> **WHAT YOU HAVE TO DO**
Repeat every entry word for word; omit all pictures.

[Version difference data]
Content starts
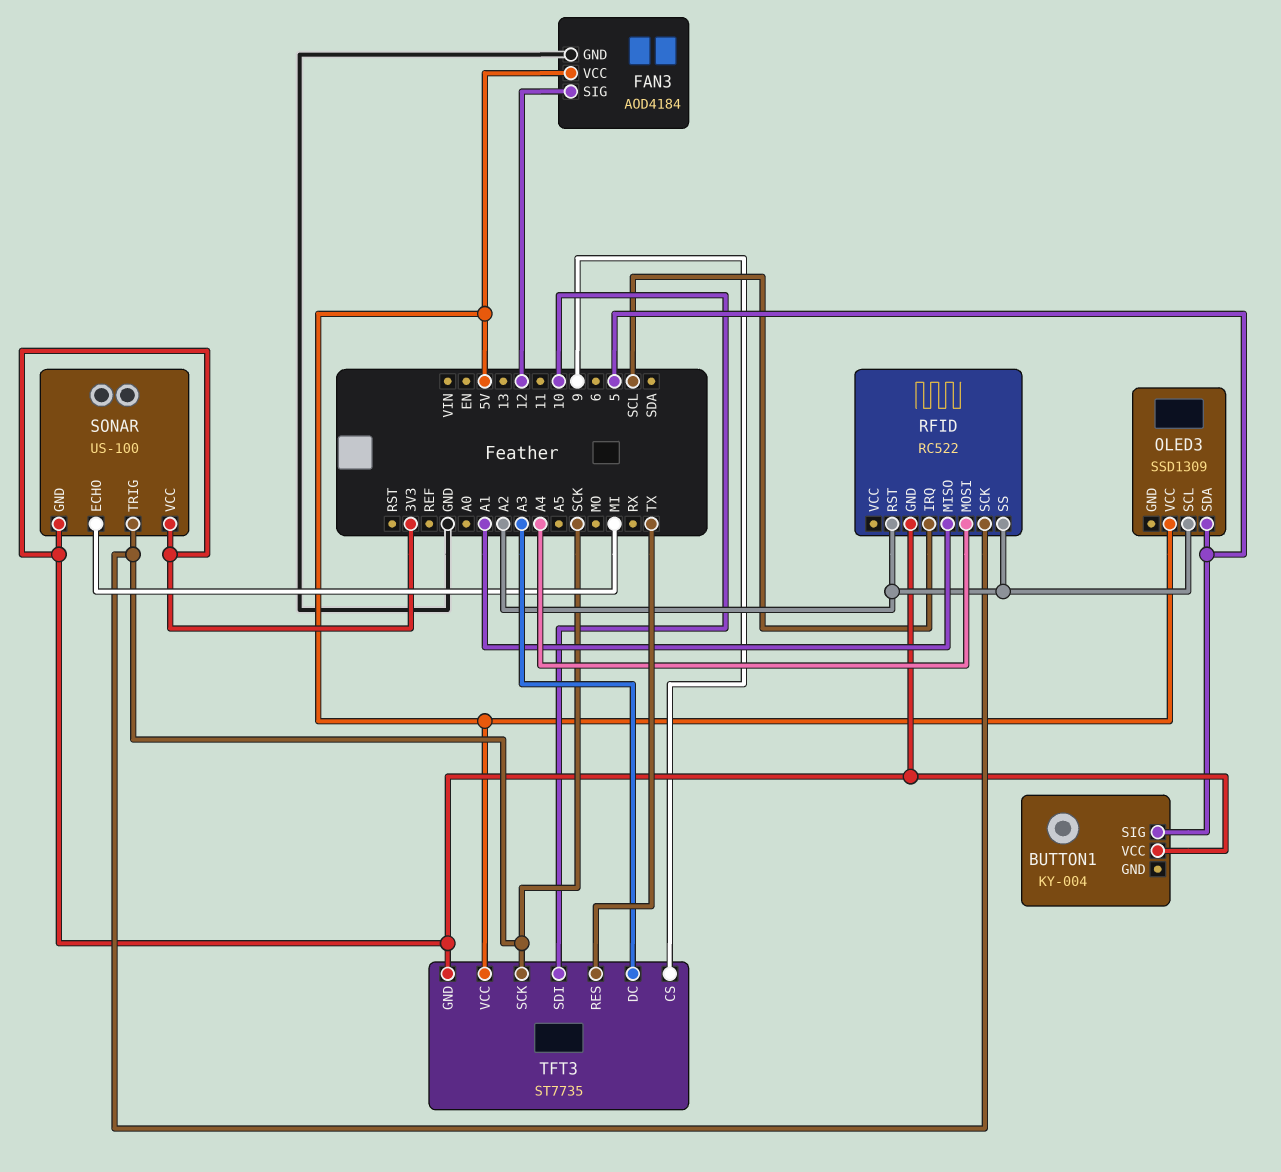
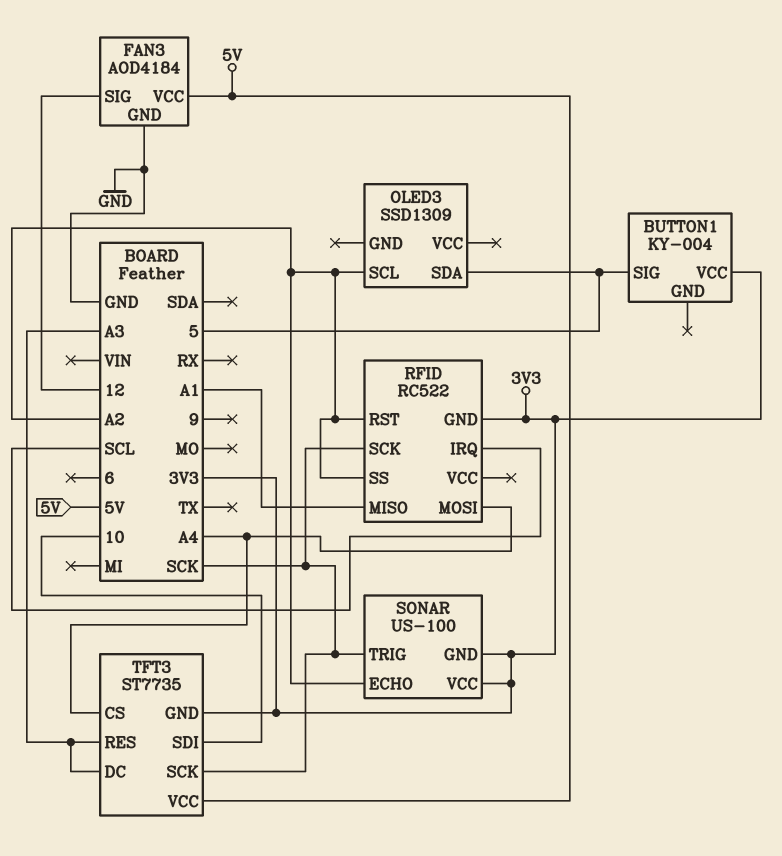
OLED3 pin VCC: 5V -> none
SONAR pin ECHO: MI -> A2
TFT3 pin CS: 9 -> A4
TFT3 pin RES: TX -> A3

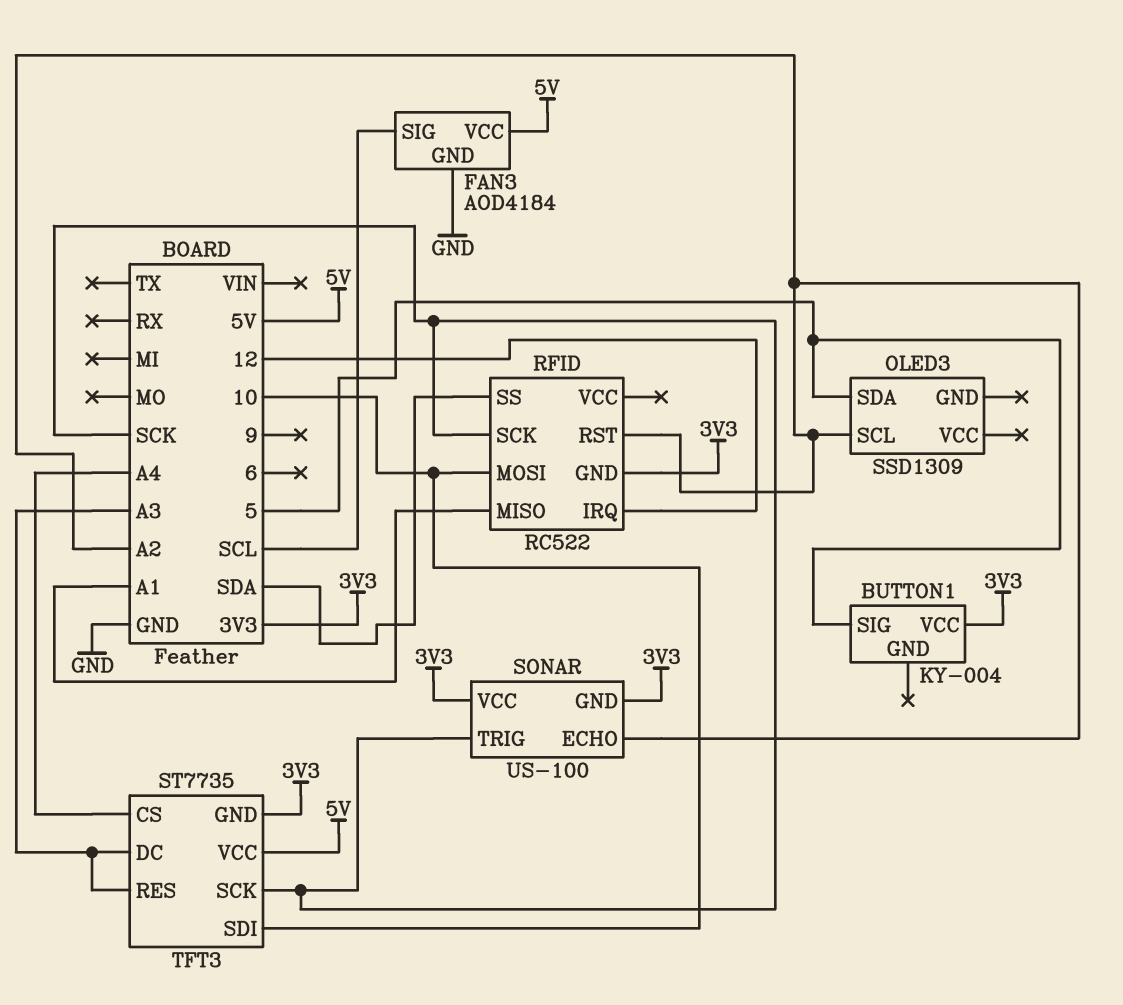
FAN3 pin SIG: 12 -> SCL
RFID pin IRQ: SCL -> 12
RFID pin MOSI: A4 -> 10
RFID pin SS: A2 -> SDA

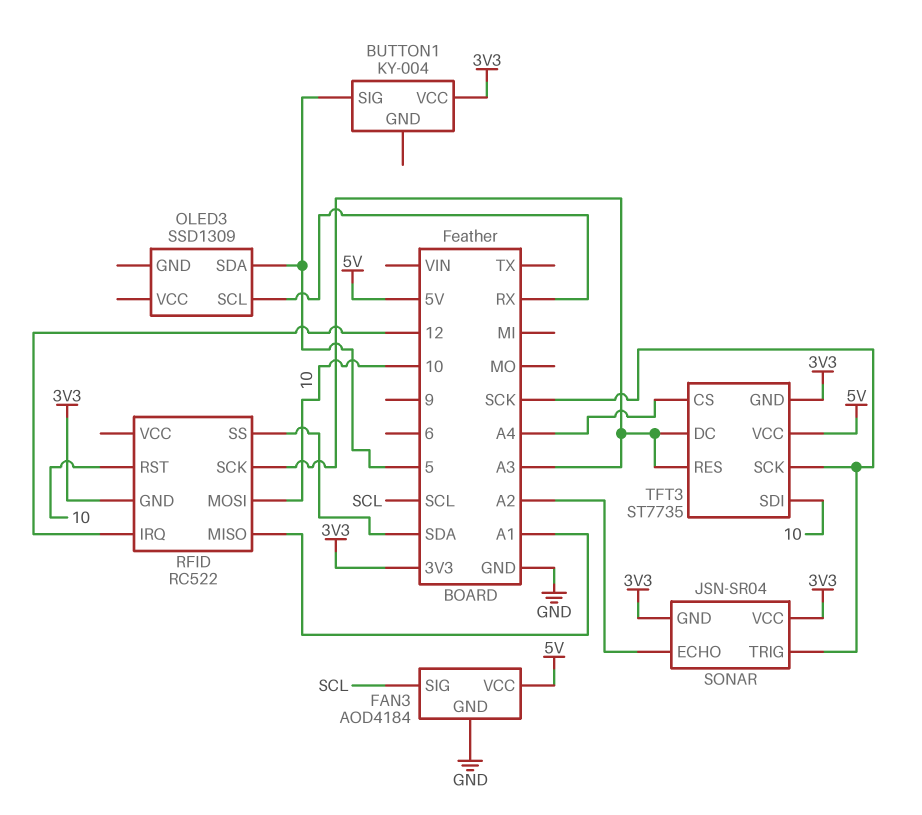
OLED3 pin SCL: A2 -> RX
RFID pin RST: A2 -> 10
RFID pin SCK: SCK -> A3
SONAR: US-100 -> JSN-SR04

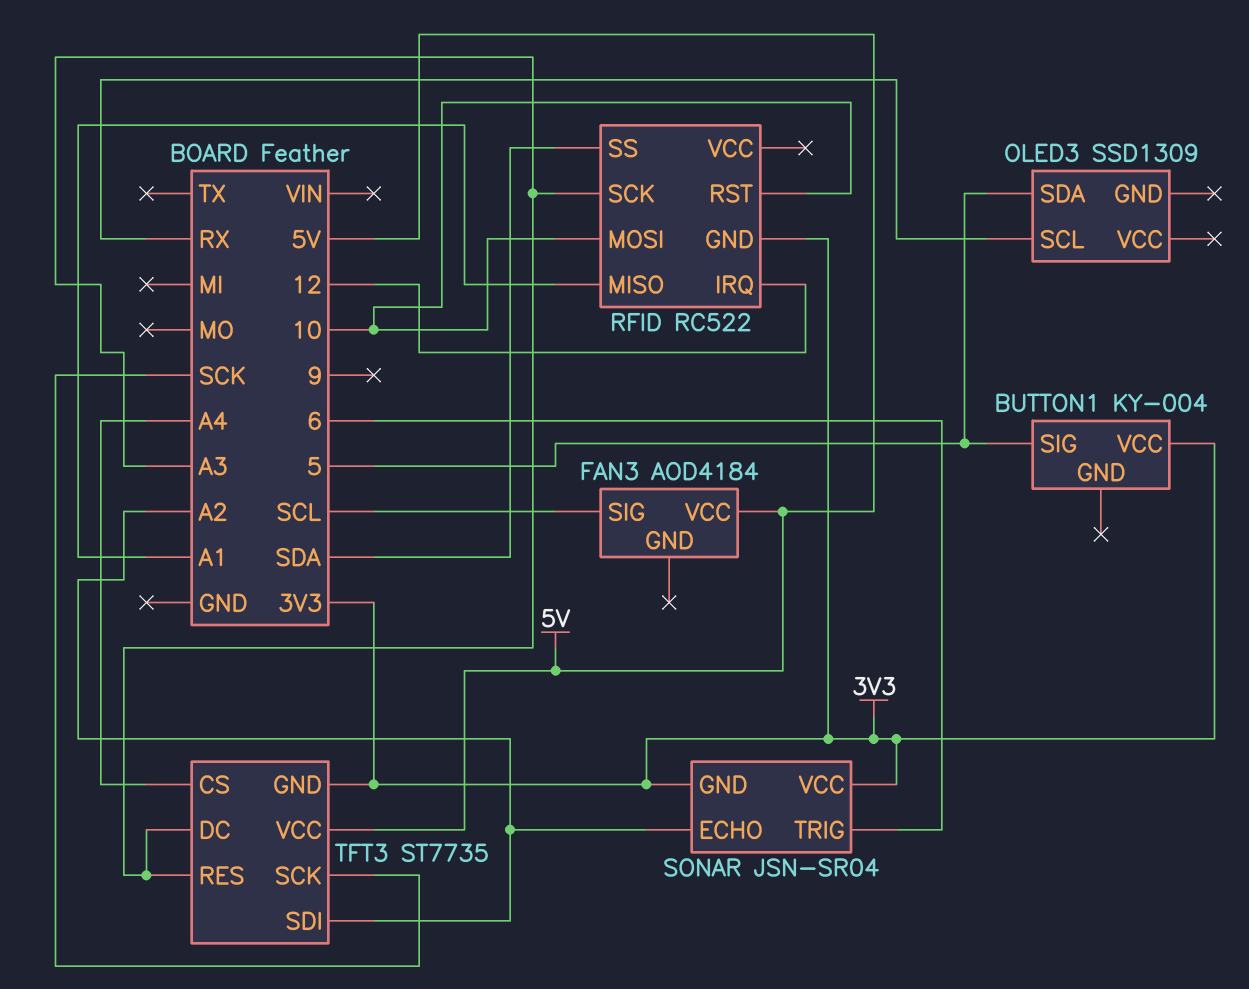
FAN3 pin GND: GND -> none
SONAR pin TRIG: SCK -> 6
TFT3 pin SDI: 10 -> A2

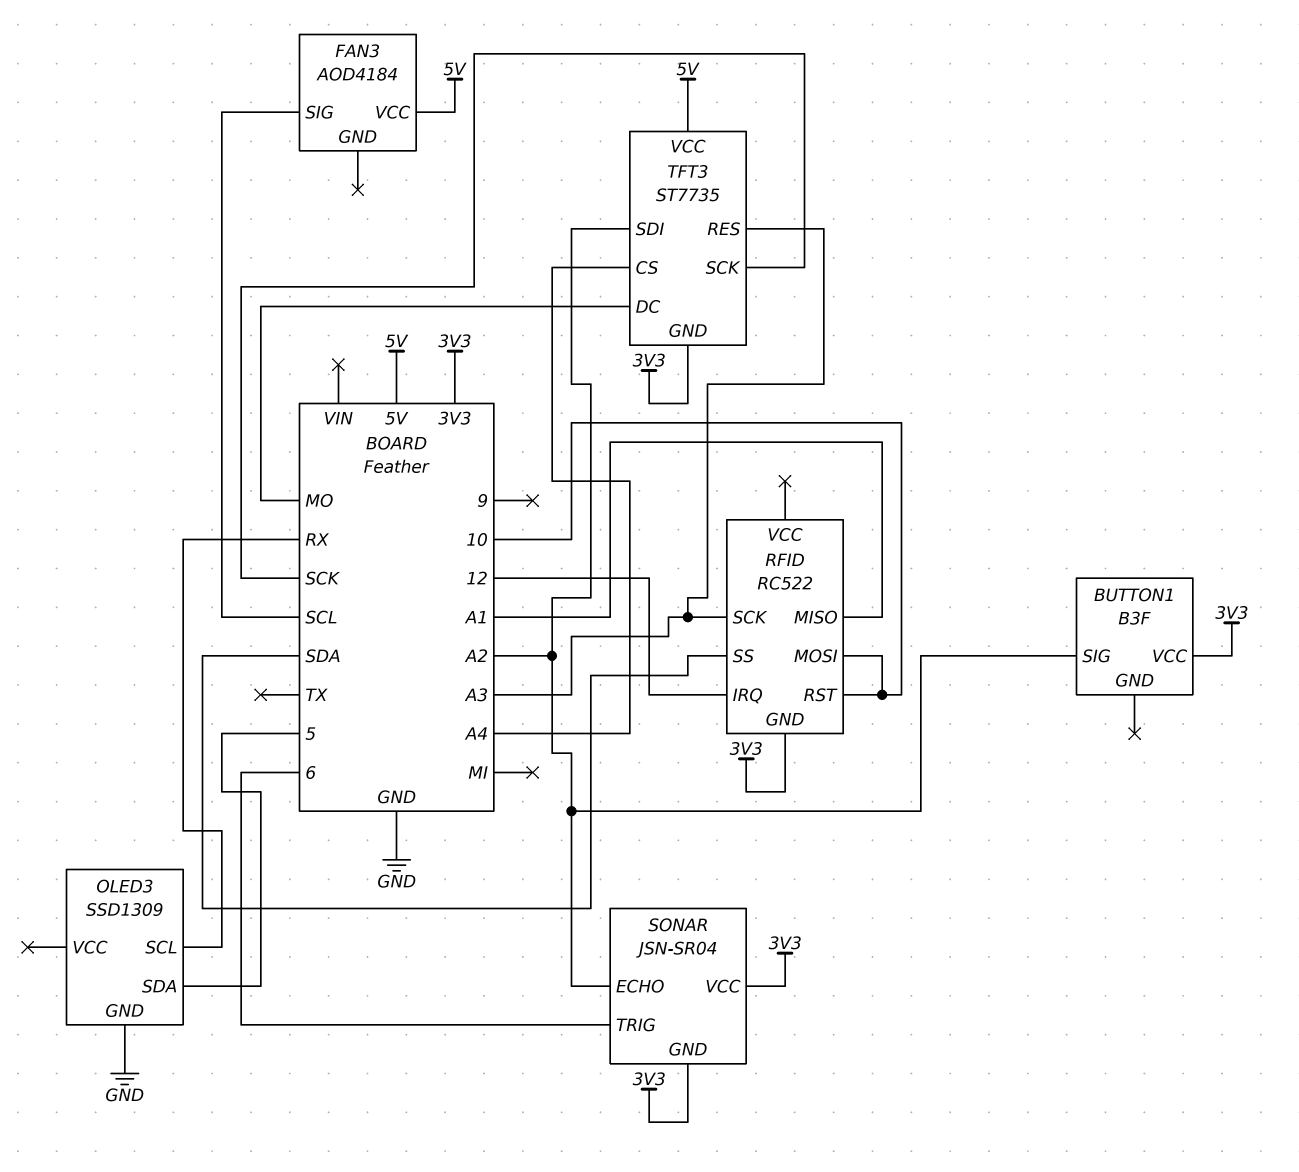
BUTTON1: KY-004 -> B3F
BUTTON1 pin SIG: 5 -> A2
OLED3 pin GND: none -> GND
TFT3 pin DC: A3 -> MO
Content ends
> **OUTPUT FOR THIS EXERCISE**
OLED3 pin VCC: 5V -> none
SONAR pin ECHO: MI -> A2
TFT3 pin CS: 9 -> A4
TFT3 pin RES: TX -> A3

FAN3 pin SIG: 12 -> SCL
RFID pin IRQ: SCL -> 12
RFID pin MOSI: A4 -> 10
RFID pin SS: A2 -> SDA

OLED3 pin SCL: A2 -> RX
RFID pin RST: A2 -> 10
RFID pin SCK: SCK -> A3
SONAR: US-100 -> JSN-SR04

FAN3 pin GND: GND -> none
SONAR pin TRIG: SCK -> 6
TFT3 pin SDI: 10 -> A2

BUTTON1: KY-004 -> B3F
BUTTON1 pin SIG: 5 -> A2
OLED3 pin GND: none -> GND
TFT3 pin DC: A3 -> MO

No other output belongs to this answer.